-------- THE DATA --------

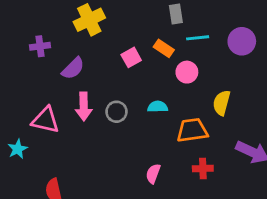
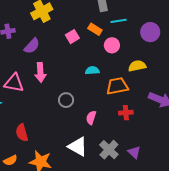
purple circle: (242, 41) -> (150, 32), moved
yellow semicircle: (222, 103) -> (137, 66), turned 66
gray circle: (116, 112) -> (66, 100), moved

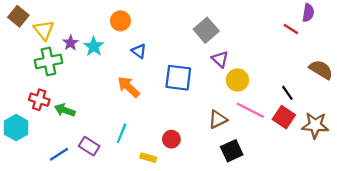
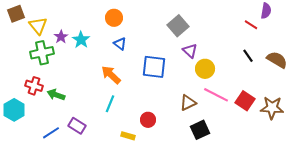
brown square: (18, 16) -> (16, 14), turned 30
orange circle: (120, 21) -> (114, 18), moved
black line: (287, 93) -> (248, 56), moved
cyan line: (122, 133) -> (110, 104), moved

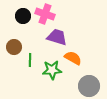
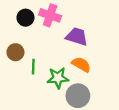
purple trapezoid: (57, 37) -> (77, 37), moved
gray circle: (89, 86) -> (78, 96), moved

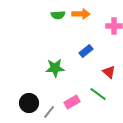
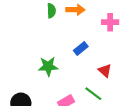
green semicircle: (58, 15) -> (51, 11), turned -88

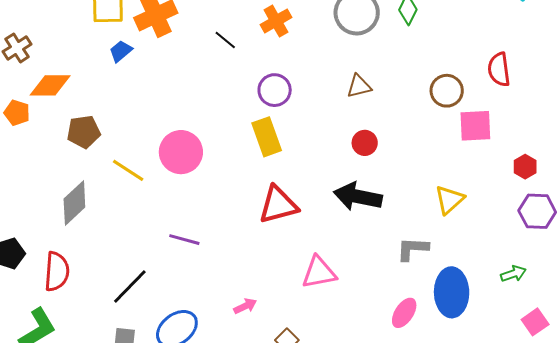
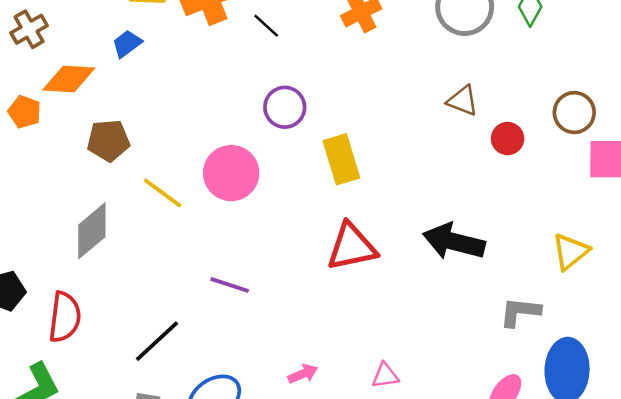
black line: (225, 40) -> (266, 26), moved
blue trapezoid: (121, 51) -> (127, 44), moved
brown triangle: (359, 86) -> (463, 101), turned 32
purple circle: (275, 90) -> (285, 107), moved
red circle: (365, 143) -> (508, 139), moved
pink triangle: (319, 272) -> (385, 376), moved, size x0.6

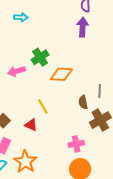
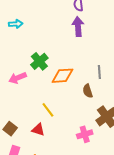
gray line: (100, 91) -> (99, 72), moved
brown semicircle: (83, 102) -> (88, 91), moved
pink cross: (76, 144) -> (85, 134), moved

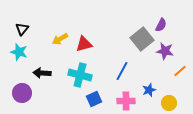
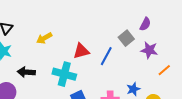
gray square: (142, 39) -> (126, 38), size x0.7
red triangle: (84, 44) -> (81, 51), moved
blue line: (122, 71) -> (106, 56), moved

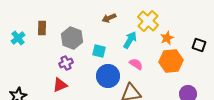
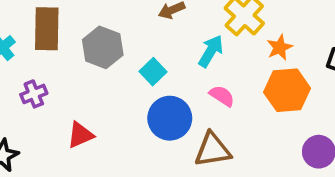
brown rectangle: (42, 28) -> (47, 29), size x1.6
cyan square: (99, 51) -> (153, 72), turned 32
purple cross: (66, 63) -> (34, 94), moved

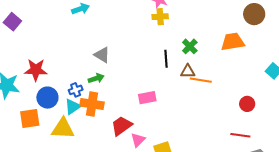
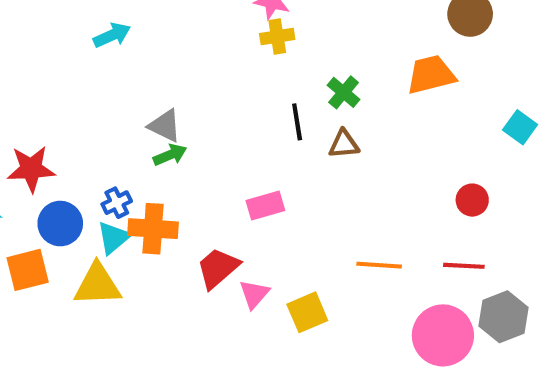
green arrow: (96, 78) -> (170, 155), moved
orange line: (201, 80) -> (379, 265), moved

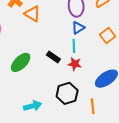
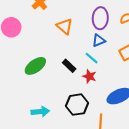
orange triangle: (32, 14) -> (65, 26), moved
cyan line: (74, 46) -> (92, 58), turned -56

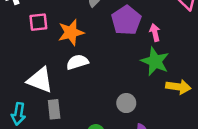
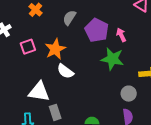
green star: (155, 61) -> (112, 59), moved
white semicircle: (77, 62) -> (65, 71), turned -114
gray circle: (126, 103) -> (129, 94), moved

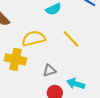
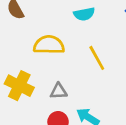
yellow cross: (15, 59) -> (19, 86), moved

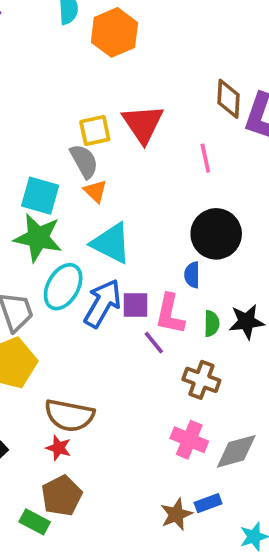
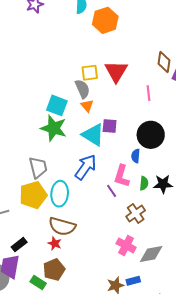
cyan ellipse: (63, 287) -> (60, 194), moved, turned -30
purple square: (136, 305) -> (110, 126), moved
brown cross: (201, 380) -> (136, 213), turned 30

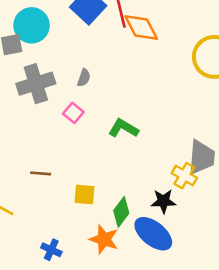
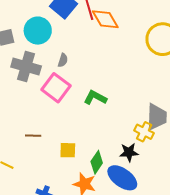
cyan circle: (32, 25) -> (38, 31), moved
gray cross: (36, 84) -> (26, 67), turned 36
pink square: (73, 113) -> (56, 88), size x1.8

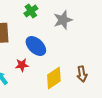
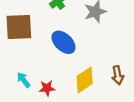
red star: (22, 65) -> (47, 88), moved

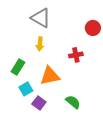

--------
-------- THE DATA --------

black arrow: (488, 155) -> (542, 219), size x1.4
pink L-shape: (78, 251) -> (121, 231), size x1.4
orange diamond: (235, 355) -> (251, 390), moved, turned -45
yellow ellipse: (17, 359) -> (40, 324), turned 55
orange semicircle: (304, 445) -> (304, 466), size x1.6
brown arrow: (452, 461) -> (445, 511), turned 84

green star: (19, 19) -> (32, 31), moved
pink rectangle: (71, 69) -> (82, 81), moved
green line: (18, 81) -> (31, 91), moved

--------

PROBLEM TO SOLVE:
Give only the lines from the one holding "orange diamond: (235, 355)" through the one holding "green line: (18, 81) -> (31, 91), moved", each restated exactly as it appears above.

ANSWER BOX:
orange diamond: (235, 355) -> (251, 390), moved, turned -45
yellow ellipse: (17, 359) -> (40, 324), turned 55
orange semicircle: (304, 445) -> (304, 466), size x1.6
brown arrow: (452, 461) -> (445, 511), turned 84

green star: (19, 19) -> (32, 31), moved
pink rectangle: (71, 69) -> (82, 81), moved
green line: (18, 81) -> (31, 91), moved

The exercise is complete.